> **What to do**: Rewrite the entries from the first one through the line containing "gray rectangle at (127, 22): moved", inclusive, swapping every "semicircle" for "half-disc" and leaving everything else unchanged.

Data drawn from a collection
- - - -

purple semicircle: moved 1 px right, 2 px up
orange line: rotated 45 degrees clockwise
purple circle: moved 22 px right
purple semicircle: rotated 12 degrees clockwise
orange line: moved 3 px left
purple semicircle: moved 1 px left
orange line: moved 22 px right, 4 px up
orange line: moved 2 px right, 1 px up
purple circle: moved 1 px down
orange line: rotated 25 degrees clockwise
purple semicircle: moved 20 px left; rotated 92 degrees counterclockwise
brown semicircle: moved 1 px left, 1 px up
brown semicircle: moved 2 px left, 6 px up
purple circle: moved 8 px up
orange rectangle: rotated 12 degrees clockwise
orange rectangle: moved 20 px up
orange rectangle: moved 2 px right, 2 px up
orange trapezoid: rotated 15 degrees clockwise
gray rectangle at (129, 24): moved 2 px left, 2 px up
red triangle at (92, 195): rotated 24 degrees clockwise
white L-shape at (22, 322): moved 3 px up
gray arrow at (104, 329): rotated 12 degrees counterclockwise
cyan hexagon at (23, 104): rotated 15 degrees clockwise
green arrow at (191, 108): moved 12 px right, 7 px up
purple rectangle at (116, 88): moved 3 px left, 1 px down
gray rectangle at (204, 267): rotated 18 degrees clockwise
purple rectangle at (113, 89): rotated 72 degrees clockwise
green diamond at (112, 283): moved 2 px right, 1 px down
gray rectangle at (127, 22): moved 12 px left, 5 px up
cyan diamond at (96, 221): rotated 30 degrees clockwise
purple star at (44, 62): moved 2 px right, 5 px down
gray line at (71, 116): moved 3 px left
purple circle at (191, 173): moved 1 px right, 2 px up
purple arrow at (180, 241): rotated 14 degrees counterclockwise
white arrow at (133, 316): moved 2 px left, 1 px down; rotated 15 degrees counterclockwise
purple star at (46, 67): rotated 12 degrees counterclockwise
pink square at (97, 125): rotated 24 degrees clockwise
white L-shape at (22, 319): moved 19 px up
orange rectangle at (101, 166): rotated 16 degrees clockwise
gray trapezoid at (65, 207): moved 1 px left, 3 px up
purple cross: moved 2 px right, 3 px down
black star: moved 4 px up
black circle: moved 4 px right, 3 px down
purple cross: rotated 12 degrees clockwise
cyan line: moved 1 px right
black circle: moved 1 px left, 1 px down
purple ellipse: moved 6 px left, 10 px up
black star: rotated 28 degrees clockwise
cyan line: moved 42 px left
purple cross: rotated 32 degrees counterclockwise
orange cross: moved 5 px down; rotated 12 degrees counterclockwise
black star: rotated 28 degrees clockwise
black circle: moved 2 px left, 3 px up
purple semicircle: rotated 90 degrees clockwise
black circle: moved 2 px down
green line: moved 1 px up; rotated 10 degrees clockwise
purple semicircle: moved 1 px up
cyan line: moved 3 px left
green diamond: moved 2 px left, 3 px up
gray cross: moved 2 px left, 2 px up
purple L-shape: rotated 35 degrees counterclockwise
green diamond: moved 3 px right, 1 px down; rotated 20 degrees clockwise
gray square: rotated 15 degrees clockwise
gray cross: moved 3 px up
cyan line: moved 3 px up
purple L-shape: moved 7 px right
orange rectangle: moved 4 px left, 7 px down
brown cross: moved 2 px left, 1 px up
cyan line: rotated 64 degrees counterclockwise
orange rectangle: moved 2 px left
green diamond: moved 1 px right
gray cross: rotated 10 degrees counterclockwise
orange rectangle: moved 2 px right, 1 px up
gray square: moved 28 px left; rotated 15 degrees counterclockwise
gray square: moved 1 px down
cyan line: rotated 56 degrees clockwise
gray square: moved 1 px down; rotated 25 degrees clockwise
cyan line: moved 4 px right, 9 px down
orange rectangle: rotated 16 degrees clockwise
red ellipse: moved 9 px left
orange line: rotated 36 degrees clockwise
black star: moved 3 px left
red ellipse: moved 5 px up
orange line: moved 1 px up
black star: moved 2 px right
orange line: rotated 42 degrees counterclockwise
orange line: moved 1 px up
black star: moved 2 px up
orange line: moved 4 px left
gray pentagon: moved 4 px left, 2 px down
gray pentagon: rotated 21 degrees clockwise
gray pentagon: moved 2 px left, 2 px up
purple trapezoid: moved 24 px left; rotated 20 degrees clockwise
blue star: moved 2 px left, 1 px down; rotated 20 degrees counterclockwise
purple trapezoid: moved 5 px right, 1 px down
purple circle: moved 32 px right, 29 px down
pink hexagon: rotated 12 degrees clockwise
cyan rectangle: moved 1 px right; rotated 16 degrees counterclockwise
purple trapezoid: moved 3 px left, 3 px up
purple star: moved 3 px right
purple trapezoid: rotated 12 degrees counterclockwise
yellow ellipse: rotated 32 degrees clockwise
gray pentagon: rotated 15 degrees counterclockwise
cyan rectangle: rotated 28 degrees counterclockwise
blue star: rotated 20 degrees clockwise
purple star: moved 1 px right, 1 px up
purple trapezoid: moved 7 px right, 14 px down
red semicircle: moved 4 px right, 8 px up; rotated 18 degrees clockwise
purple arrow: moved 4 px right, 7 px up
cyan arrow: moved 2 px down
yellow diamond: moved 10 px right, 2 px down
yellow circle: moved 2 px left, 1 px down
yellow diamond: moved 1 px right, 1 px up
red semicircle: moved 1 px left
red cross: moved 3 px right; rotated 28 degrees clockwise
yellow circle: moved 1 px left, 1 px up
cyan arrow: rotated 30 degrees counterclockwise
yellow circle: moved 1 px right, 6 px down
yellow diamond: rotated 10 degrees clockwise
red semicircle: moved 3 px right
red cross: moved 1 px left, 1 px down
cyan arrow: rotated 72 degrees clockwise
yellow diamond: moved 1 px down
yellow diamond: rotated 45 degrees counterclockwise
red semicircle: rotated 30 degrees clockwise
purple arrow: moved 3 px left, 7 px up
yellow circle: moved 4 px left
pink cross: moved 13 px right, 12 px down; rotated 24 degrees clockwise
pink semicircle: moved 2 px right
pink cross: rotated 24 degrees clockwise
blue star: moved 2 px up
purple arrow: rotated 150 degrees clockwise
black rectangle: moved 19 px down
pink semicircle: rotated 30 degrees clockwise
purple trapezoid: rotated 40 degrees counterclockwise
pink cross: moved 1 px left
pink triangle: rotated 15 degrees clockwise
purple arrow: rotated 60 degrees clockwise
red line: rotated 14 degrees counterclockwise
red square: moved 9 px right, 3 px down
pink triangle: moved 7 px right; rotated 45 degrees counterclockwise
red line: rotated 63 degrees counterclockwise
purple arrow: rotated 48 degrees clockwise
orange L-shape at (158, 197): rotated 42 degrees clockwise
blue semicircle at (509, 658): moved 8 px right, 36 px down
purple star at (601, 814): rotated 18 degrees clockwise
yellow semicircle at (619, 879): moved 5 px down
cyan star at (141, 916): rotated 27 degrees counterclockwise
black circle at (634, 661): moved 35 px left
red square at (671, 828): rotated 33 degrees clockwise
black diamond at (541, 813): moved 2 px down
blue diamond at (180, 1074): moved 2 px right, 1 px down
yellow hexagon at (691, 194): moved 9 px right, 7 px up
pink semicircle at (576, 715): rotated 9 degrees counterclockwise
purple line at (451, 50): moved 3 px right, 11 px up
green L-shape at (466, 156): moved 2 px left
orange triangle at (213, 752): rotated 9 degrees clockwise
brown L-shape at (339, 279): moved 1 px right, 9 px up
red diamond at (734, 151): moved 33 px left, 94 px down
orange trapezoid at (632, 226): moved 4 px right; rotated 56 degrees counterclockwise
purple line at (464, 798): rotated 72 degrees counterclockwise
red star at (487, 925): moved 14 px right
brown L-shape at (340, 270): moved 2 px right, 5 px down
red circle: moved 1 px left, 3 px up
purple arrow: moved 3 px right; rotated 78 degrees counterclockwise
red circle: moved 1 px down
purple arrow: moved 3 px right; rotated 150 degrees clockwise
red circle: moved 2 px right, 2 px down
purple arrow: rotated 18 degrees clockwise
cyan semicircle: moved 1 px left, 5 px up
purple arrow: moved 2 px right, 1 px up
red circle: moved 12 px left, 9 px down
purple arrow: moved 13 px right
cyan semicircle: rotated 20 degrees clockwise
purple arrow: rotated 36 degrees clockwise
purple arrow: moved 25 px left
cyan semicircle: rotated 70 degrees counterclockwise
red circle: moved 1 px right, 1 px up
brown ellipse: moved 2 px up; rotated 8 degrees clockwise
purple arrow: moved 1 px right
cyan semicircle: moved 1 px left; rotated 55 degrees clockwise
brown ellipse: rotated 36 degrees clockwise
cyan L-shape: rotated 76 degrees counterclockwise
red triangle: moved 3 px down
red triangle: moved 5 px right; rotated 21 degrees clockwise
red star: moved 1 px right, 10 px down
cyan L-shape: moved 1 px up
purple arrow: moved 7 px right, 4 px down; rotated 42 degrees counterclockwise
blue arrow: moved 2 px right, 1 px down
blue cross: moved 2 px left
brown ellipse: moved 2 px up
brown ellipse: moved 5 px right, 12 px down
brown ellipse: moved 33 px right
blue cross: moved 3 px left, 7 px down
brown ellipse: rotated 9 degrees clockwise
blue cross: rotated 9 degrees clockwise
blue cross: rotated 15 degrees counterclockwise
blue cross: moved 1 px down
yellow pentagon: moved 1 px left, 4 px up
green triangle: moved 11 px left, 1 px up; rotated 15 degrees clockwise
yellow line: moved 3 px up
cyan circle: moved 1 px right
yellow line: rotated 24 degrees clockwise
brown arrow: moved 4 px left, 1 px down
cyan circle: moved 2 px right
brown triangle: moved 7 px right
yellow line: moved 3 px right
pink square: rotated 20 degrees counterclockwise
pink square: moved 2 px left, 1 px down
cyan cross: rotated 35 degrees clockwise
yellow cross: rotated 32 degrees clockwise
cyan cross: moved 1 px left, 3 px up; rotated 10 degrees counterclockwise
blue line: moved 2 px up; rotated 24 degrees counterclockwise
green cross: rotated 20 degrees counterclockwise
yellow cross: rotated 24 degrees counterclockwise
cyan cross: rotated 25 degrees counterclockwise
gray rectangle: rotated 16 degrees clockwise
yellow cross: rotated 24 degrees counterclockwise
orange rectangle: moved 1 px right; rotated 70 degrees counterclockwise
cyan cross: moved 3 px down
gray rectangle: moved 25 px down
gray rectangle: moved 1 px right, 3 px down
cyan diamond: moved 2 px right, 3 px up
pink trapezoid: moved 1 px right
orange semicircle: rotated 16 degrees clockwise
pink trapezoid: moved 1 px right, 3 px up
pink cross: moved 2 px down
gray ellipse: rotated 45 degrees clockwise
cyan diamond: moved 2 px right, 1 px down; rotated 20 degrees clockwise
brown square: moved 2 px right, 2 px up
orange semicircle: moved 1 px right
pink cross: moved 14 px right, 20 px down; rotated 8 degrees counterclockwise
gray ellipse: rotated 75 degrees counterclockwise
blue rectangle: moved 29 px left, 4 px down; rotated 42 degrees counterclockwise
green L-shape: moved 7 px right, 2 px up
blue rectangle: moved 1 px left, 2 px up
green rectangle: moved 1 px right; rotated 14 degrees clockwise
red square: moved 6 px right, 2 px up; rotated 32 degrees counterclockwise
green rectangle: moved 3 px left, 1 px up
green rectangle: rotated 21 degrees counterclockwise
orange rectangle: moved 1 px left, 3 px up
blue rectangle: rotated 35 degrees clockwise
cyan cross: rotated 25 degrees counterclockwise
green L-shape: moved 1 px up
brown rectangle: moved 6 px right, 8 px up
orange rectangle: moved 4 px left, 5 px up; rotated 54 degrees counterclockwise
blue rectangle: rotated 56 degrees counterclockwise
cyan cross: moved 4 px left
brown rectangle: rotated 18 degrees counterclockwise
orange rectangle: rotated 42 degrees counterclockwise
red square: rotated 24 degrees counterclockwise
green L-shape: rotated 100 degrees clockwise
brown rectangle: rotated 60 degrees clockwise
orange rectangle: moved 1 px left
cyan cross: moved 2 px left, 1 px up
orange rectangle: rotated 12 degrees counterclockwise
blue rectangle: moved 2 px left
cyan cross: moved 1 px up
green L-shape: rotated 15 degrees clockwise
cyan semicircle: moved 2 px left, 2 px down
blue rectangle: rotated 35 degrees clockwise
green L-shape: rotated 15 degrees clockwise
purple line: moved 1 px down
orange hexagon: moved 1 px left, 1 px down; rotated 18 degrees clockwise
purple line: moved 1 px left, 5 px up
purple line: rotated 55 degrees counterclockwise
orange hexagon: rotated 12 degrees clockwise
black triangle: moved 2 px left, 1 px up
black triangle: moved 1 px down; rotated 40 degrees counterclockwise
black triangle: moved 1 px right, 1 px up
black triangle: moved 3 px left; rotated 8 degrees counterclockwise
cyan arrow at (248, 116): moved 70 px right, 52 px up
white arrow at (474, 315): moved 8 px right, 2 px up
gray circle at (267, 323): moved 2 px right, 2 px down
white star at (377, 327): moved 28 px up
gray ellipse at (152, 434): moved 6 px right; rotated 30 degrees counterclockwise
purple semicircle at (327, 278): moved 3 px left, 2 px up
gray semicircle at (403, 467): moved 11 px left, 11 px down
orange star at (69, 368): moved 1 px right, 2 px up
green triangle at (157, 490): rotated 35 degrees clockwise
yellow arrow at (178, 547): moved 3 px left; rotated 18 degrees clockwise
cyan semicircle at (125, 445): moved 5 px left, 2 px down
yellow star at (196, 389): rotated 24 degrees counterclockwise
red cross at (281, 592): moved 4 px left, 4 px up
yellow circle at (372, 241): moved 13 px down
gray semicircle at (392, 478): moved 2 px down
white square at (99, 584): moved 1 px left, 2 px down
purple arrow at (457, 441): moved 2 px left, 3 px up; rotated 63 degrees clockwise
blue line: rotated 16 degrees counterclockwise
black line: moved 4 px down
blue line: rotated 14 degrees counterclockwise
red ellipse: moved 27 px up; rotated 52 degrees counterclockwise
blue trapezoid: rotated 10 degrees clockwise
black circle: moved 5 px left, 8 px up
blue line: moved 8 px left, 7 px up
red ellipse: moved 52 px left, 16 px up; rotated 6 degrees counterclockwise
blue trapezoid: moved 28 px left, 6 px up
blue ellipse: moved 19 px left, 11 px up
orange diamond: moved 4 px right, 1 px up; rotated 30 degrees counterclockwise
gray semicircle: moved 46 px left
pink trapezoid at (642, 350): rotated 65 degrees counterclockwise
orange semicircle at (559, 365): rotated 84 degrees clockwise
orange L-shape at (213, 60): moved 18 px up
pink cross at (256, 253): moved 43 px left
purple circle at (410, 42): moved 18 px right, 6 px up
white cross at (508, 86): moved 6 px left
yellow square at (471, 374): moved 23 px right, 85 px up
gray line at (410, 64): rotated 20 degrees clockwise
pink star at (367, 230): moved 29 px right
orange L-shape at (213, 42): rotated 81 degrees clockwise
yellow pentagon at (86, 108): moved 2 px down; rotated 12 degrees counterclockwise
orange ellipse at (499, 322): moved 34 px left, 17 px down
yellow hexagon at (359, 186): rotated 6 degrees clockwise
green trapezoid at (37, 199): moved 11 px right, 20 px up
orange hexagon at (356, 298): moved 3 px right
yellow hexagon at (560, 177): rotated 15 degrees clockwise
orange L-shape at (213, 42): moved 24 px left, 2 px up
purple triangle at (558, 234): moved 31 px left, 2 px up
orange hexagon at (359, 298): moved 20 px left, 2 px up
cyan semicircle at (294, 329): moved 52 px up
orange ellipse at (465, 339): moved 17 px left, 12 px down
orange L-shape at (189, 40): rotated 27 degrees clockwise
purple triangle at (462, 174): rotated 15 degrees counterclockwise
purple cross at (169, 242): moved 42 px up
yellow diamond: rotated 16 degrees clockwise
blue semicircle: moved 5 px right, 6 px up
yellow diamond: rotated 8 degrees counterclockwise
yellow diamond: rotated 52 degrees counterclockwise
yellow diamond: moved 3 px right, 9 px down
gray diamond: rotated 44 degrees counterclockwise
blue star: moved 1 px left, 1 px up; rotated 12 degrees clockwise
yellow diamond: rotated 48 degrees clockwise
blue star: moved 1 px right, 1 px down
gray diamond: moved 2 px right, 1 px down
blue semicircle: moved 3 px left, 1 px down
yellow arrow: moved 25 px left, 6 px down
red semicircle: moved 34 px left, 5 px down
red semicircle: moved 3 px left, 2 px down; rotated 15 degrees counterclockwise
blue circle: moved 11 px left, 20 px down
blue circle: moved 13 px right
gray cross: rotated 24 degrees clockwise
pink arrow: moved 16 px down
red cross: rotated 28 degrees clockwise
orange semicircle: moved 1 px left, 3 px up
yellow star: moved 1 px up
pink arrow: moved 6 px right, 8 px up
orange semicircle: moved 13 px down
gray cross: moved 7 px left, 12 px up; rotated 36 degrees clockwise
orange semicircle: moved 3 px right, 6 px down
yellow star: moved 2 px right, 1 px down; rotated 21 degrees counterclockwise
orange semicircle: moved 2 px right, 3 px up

- - - -

> **Result for this exercise**:
purple half-disc: moved 1 px right, 2 px up
orange line: rotated 45 degrees clockwise
purple circle: moved 22 px right
purple half-disc: rotated 12 degrees clockwise
orange line: moved 3 px left
purple half-disc: moved 1 px left
orange line: moved 22 px right, 4 px up
orange line: moved 2 px right, 1 px up
purple circle: moved 1 px down
orange line: rotated 25 degrees clockwise
purple half-disc: moved 20 px left; rotated 92 degrees counterclockwise
brown half-disc: moved 1 px left, 1 px up
brown half-disc: moved 2 px left, 6 px up
purple circle: moved 8 px up
orange rectangle: rotated 12 degrees clockwise
orange rectangle: moved 20 px up
orange rectangle: moved 2 px right, 2 px up
orange trapezoid: rotated 15 degrees clockwise
gray rectangle at (129, 24): moved 2 px left, 2 px up
red triangle at (92, 195): rotated 24 degrees clockwise
white L-shape at (22, 322): moved 3 px up
gray arrow at (104, 329): rotated 12 degrees counterclockwise
cyan hexagon at (23, 104): rotated 15 degrees clockwise
green arrow at (191, 108): moved 12 px right, 7 px up
purple rectangle at (116, 88): moved 3 px left, 1 px down
gray rectangle at (204, 267): rotated 18 degrees clockwise
purple rectangle at (113, 89): rotated 72 degrees clockwise
green diamond at (112, 283): moved 2 px right, 1 px down
gray rectangle at (127, 22): moved 12 px left, 5 px up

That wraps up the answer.